Start of Supplied material
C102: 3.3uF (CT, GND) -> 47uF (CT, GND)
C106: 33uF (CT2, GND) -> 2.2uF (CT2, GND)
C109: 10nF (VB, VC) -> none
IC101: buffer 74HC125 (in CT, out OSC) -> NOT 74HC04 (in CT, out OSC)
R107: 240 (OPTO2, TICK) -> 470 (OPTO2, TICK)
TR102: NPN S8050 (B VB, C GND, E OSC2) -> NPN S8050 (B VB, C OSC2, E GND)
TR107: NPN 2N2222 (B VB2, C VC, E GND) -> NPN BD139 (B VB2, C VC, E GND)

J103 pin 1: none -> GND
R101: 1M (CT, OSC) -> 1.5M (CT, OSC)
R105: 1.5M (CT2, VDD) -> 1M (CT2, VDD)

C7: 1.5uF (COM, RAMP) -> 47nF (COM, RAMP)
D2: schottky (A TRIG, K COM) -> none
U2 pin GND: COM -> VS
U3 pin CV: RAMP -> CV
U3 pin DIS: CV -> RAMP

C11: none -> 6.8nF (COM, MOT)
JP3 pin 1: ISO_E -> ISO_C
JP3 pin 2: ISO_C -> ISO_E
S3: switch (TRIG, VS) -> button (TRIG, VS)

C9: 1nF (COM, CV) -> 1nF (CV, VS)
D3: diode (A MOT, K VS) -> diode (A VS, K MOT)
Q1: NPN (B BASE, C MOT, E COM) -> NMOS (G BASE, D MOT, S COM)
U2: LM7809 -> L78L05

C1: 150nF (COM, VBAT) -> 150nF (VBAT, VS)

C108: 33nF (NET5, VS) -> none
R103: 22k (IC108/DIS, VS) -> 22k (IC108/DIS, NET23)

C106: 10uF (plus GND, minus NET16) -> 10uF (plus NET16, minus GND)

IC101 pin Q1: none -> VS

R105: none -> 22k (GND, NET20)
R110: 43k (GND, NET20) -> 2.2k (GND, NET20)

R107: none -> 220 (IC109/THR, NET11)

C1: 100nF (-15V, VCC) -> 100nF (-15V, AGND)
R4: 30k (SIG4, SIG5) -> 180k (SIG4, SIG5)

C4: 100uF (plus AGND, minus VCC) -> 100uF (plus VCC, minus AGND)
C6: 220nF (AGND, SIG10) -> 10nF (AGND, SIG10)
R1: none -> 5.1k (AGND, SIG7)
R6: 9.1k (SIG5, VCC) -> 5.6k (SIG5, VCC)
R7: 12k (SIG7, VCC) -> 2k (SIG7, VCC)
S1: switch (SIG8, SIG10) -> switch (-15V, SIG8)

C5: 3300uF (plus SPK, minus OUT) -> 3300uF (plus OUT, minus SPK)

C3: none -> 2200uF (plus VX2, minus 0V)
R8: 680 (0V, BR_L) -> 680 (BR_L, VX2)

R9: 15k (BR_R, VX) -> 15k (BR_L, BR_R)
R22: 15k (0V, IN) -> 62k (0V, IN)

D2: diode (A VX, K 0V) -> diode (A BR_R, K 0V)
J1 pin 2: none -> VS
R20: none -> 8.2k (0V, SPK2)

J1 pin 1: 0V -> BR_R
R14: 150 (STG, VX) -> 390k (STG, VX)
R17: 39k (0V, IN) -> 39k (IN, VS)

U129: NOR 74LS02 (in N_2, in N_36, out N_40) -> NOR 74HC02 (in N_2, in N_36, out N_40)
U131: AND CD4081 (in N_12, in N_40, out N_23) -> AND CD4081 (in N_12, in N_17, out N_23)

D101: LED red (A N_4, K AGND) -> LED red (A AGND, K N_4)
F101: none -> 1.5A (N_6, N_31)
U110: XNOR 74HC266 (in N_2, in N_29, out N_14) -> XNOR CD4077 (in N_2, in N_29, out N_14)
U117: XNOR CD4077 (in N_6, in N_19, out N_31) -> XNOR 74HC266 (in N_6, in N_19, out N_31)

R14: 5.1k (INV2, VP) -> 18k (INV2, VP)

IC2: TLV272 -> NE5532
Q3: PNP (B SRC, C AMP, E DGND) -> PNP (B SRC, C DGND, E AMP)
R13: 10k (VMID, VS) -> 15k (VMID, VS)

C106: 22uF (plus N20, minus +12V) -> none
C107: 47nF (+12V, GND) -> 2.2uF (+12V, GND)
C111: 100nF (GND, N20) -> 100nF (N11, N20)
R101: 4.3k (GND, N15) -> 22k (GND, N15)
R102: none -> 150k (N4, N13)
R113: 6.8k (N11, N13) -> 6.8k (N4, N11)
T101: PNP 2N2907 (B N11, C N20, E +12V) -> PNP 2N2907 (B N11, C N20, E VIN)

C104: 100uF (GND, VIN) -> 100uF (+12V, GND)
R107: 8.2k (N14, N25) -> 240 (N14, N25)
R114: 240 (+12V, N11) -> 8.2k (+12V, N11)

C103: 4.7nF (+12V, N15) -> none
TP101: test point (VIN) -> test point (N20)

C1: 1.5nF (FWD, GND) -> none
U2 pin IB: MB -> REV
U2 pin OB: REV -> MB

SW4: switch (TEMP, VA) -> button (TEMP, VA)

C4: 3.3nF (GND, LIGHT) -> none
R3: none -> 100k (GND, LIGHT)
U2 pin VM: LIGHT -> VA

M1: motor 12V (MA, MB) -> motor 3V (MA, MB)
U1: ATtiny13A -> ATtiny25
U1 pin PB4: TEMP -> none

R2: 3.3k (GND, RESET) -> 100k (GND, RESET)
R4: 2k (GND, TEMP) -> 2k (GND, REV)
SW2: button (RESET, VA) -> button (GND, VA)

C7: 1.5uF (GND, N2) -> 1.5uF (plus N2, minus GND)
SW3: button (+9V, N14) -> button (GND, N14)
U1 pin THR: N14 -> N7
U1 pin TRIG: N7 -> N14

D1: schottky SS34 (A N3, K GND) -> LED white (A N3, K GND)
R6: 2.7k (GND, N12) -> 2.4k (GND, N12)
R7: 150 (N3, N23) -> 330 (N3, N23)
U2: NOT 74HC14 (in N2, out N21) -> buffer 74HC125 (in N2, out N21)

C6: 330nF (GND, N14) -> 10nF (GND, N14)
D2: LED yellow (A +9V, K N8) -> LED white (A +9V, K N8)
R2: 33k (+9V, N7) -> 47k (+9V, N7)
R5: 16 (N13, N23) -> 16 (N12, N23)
End of Supplied material
■ **Your objective**: Show every line above where "TRIG" is found.

■ **Response to the task**:
D2: schottky (A TRIG, K COM) -> none
S3: switch (TRIG, VS) -> button (TRIG, VS)
U1 pin TRIG: N7 -> N14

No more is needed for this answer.